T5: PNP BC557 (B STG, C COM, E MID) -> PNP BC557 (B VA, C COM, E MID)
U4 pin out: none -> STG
...
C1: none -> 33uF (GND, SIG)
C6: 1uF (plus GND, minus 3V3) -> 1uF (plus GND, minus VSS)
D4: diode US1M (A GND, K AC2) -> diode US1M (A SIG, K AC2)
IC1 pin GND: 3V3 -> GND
---
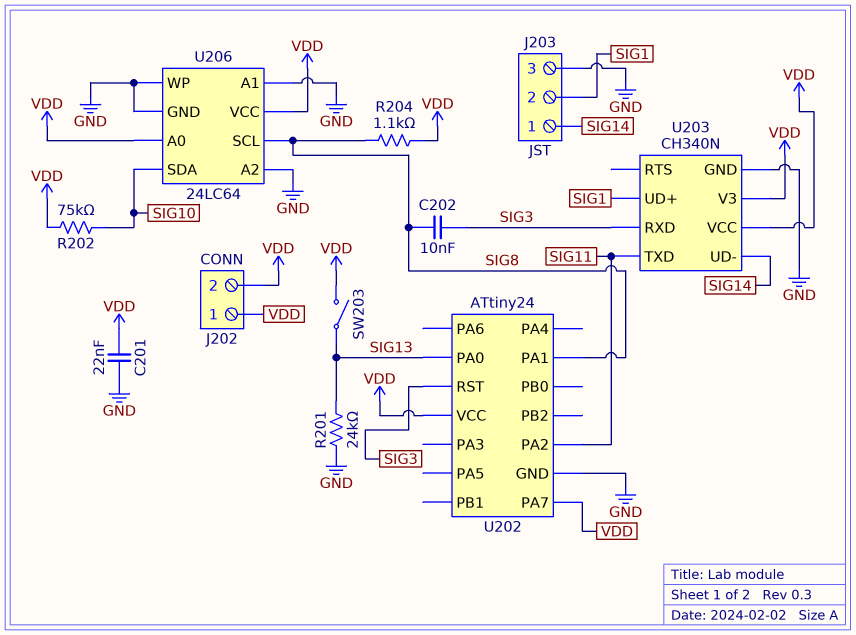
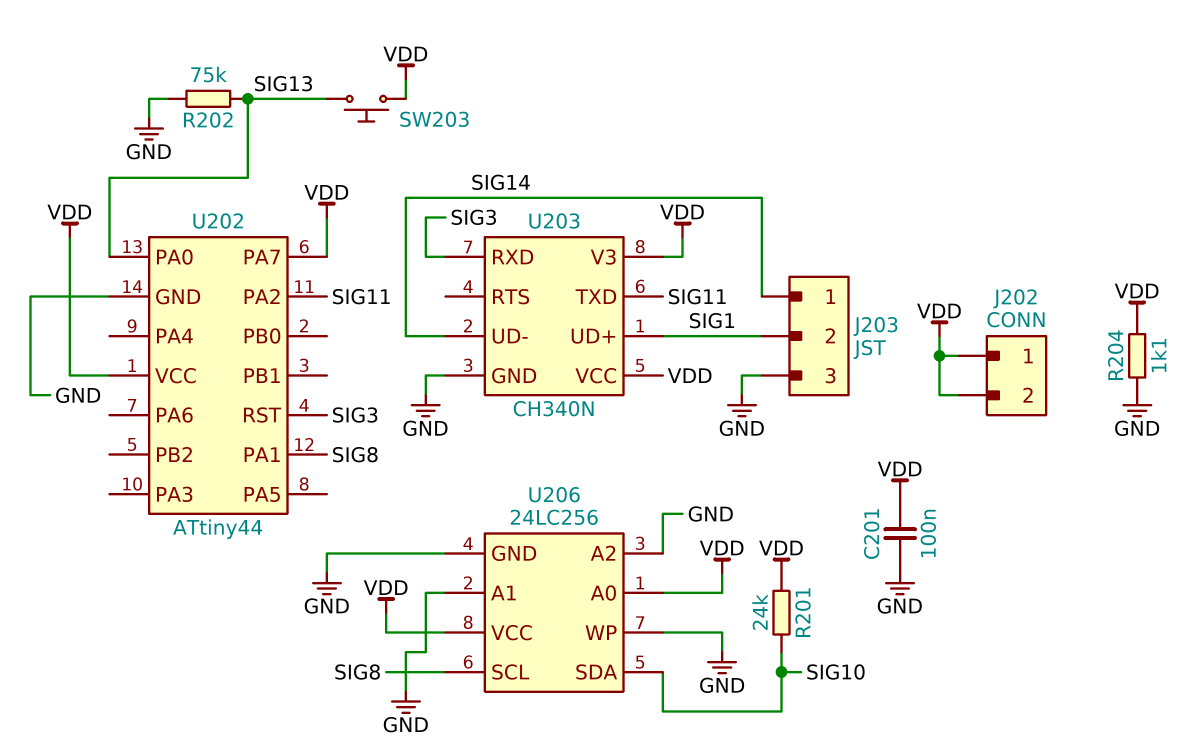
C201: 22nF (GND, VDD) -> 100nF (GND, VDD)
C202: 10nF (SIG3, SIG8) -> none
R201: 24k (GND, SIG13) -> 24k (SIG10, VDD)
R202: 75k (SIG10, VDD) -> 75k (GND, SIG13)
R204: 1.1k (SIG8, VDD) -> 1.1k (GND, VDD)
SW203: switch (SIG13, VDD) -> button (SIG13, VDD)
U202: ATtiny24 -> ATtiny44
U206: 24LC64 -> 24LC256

Problem details => Considering only the material above, set down every line from the one with "C6: 1uF (plus" to the one with "IC1 pin GND: 3V3 -> GND", inclusive, exactly as written.

Your response =>
C6: 1uF (plus GND, minus 3V3) -> 1uF (plus GND, minus VSS)
D4: diode US1M (A GND, K AC2) -> diode US1M (A SIG, K AC2)
IC1 pin GND: 3V3 -> GND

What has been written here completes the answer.